Everything in the listing below should be written out again exactly, except the pictures.

*RECORDS FOR THIS TASK*:
####################

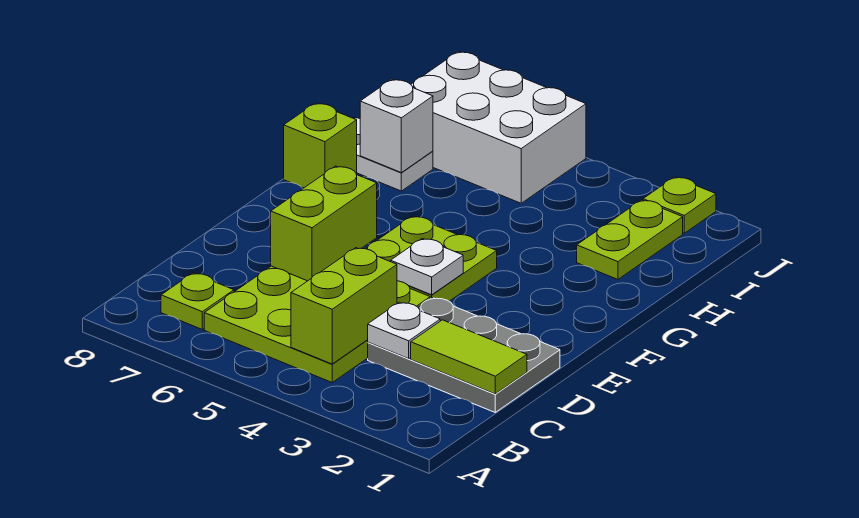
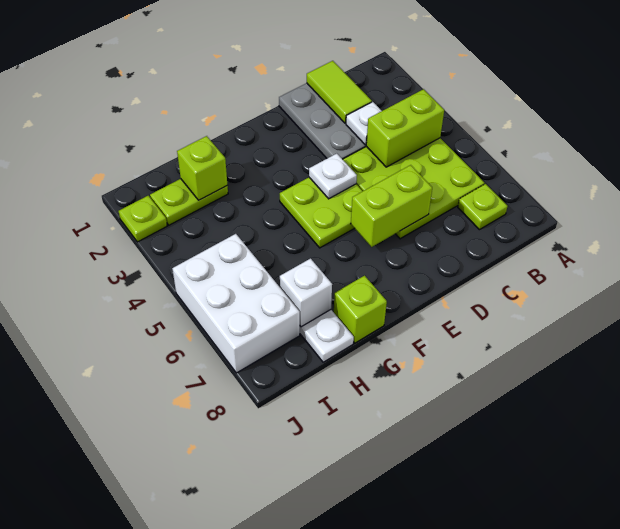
none -> lime brick H2 level 2

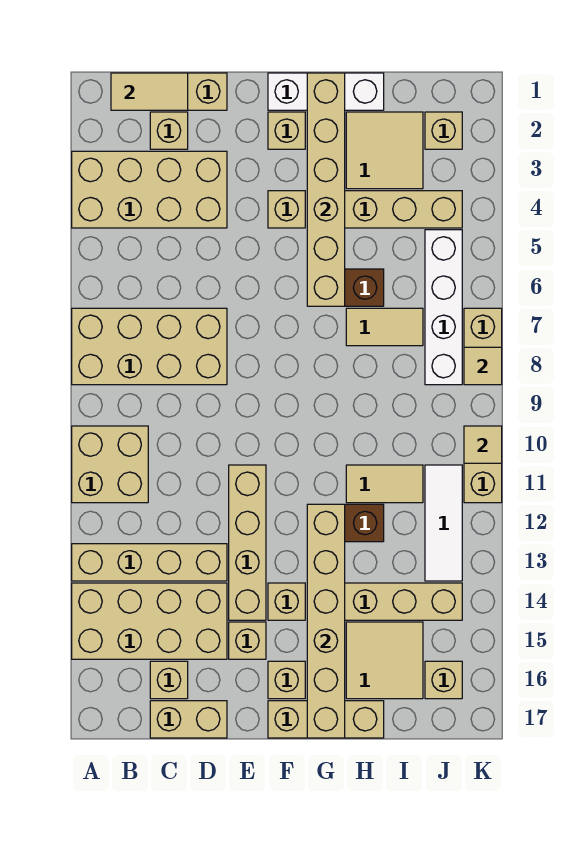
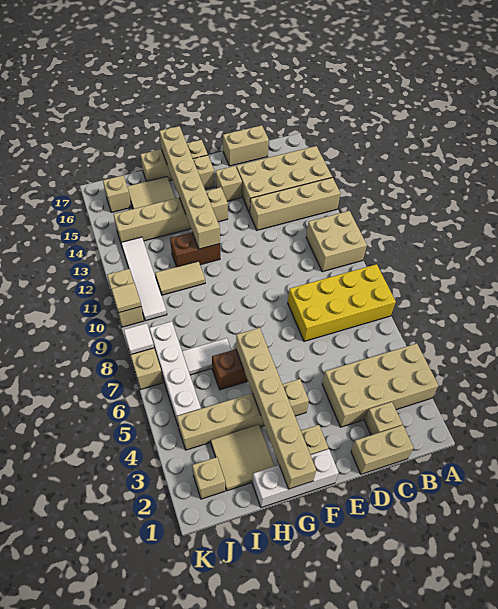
tan brick A7:D8 level 1 -> yellow brick A7:D8 level 1
tan tile B1:C1 level 2 -> none
tan brick C16 level 1 -> none
tan brick E11:E14 level 1 -> none
tan tile H7:I7 level 1 -> white tile H7:I7 level 1
white tile J11:J13 level 1 -> white tile J10:J13 level 1
tan tile K8 level 2 -> white tile K8 level 2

####################

*OUTPUT*:
none -> lime brick H2 level 2

tan brick A7:D8 level 1 -> yellow brick A7:D8 level 1
tan tile B1:C1 level 2 -> none
tan brick C16 level 1 -> none
tan brick E11:E14 level 1 -> none
tan tile H7:I7 level 1 -> white tile H7:I7 level 1
white tile J11:J13 level 1 -> white tile J10:J13 level 1
tan tile K8 level 2 -> white tile K8 level 2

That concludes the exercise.